■ Directions
Copy out the entries below exactly as they stand, but only from the line containing "(195, 239) = (171, 136): orange can -> none" through the line containing "camera: 35 degrees right, 0 degrees up".

■ Exercise input
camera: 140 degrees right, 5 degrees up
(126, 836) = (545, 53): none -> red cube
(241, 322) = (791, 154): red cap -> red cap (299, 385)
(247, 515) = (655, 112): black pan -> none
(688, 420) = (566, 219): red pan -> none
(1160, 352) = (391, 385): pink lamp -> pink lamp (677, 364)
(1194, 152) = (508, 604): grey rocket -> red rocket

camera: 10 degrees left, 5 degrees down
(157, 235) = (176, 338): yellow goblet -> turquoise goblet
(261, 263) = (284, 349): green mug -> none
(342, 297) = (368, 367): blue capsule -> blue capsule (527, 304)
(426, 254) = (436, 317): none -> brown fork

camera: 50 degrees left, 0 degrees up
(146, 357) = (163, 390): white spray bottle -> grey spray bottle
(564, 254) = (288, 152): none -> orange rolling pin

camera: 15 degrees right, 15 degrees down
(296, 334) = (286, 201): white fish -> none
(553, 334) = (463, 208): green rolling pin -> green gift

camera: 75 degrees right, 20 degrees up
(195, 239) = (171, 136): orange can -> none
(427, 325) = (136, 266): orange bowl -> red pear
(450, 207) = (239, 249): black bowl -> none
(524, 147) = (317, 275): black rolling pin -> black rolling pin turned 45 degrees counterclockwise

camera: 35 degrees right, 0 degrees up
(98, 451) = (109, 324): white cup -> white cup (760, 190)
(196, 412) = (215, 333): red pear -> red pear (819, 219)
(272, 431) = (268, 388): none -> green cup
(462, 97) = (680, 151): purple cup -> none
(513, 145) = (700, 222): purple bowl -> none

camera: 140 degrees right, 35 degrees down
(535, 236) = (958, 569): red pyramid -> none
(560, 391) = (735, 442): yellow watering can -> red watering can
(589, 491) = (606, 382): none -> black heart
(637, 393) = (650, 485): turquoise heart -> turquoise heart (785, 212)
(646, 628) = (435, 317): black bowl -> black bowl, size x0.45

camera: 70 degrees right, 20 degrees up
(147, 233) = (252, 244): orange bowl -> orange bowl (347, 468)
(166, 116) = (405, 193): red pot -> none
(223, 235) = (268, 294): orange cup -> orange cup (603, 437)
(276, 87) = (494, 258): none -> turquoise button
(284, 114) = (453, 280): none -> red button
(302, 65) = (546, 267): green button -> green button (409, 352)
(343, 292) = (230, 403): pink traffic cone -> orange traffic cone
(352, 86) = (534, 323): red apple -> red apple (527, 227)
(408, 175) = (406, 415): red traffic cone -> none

■ Exercise result
(195, 239) = (171, 136): orange can -> none
(427, 325) = (136, 266): orange bowl -> red pear
(450, 207) = (239, 249): black bowl -> none
(524, 147) = (317, 275): black rolling pin -> black rolling pin turned 45 degrees counterclockwise

camera: 35 degrees right, 0 degrees up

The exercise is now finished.